### Work task
Look through the listing below and report every line that contains "none".

### Information given
_ _ _ _ _ _ _
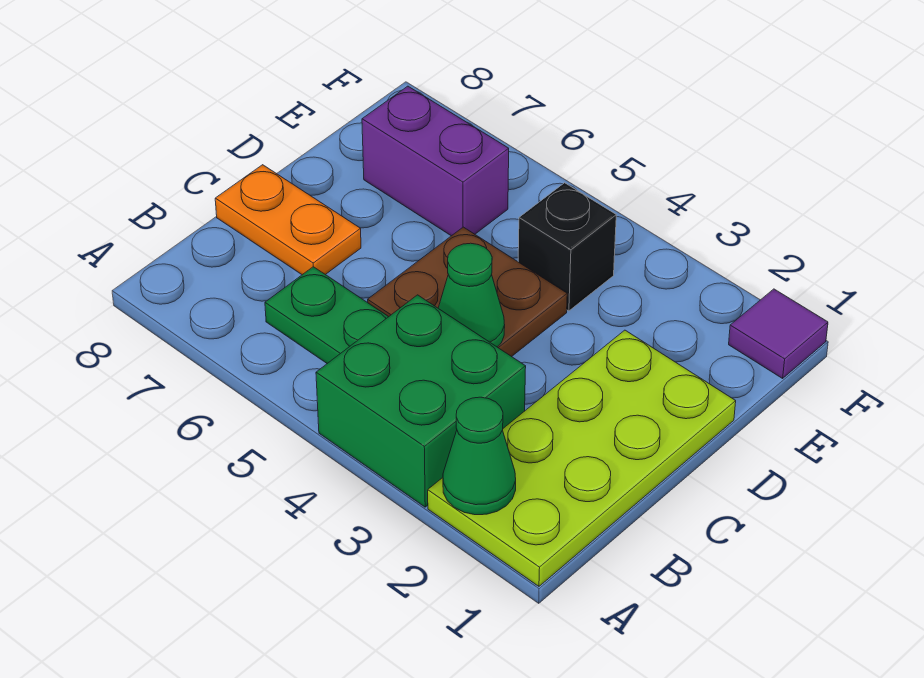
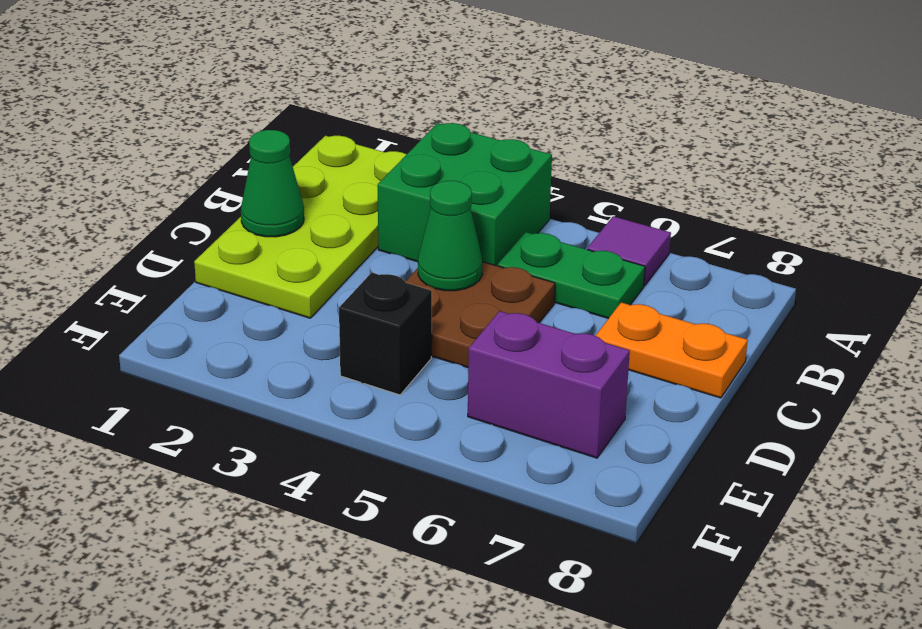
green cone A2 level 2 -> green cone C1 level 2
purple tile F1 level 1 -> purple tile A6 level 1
_ _ _ _ _ _ _
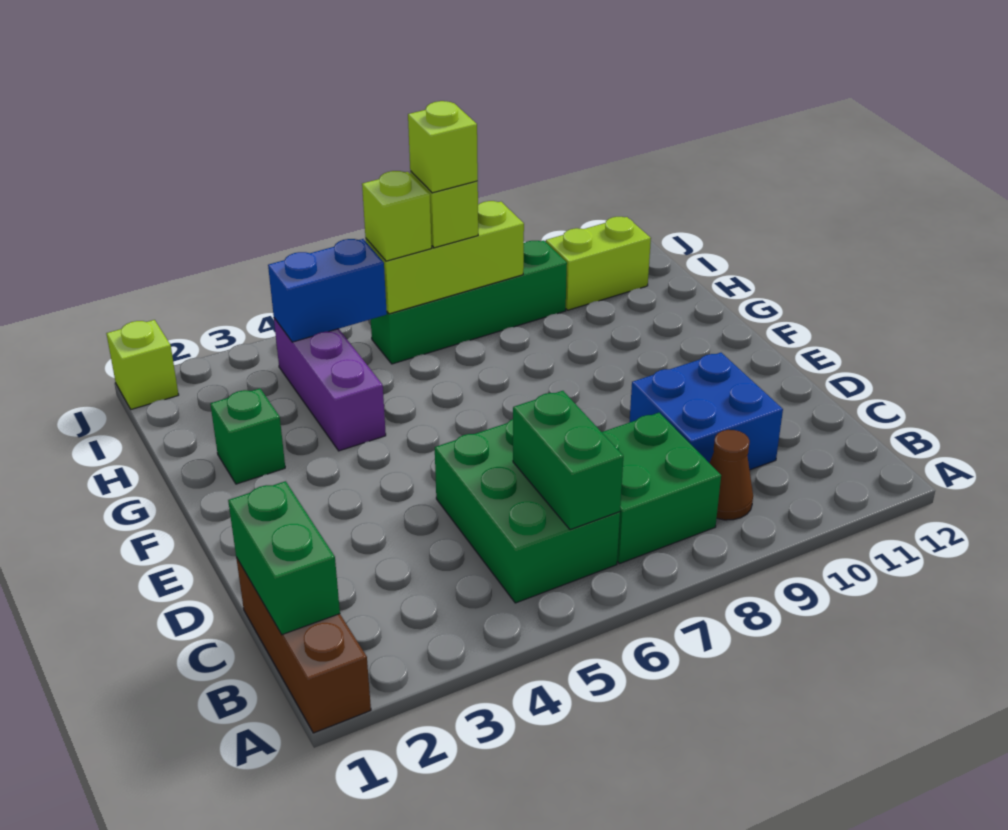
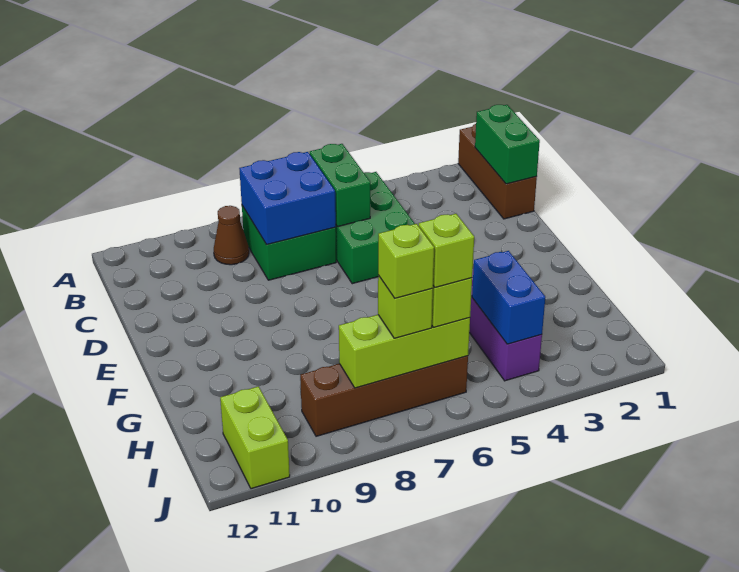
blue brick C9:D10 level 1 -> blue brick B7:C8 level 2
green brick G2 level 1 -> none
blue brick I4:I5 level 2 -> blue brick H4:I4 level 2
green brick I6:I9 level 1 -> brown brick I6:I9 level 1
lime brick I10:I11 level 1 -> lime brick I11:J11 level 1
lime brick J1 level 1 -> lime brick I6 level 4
_ _ _ _ _ _ _
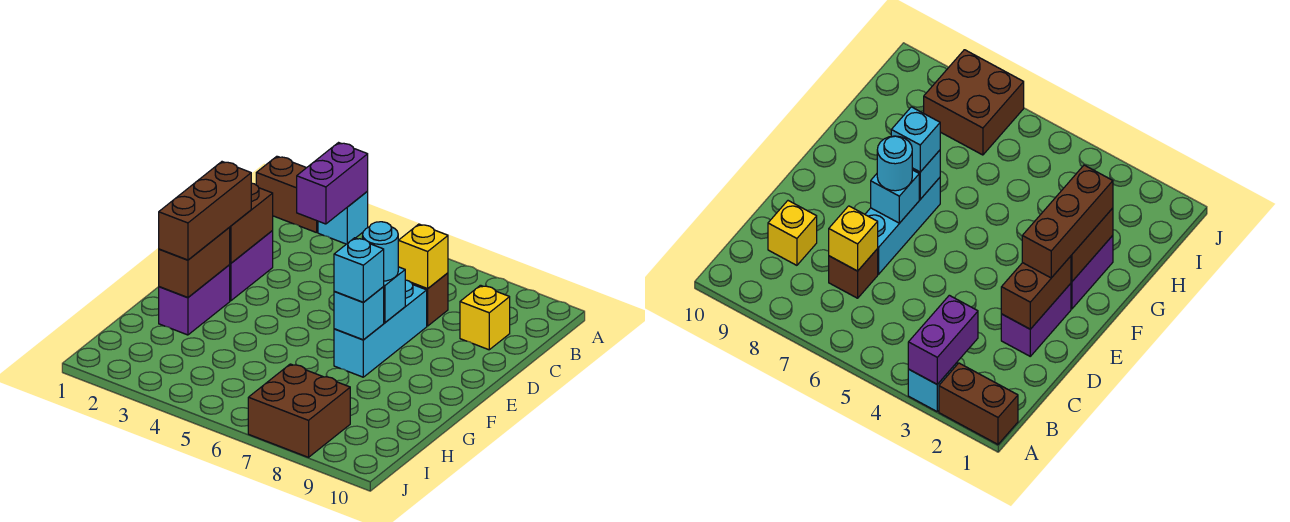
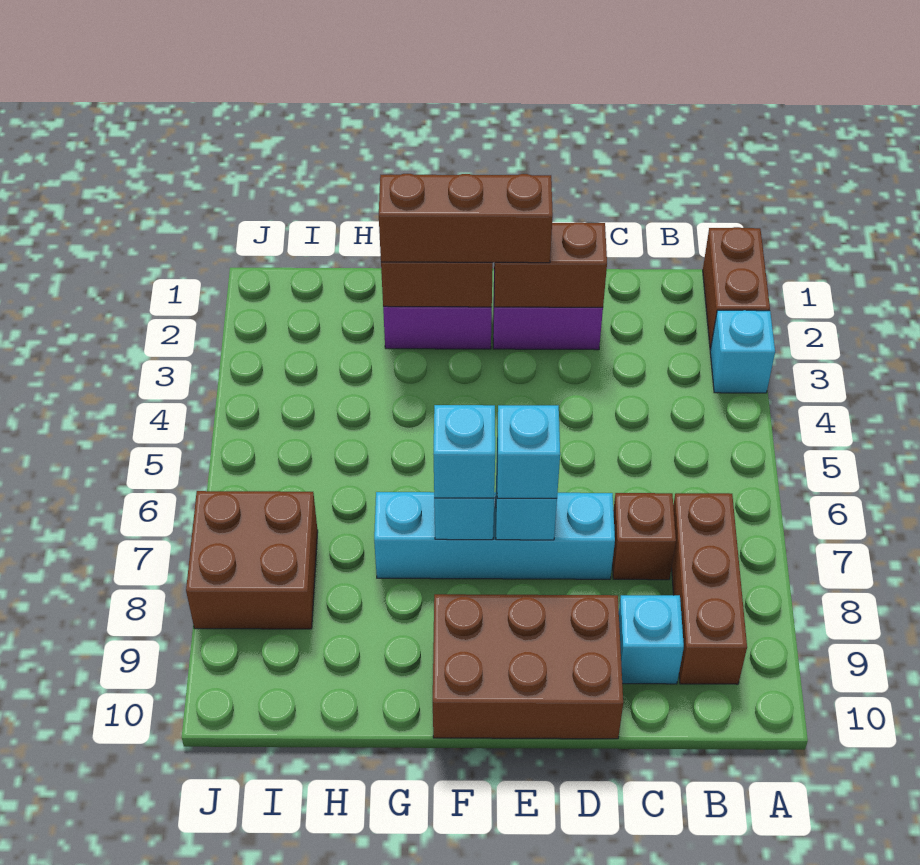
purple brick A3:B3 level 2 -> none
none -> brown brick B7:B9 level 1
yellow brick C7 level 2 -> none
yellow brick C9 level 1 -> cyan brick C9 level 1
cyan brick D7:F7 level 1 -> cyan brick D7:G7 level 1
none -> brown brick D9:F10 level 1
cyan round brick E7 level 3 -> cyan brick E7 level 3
_ _ _ _ _ _ _
### Response to the task
green brick G2 level 1 -> none
purple brick A3:B3 level 2 -> none
none -> brown brick B7:B9 level 1
yellow brick C7 level 2 -> none
none -> brown brick D9:F10 level 1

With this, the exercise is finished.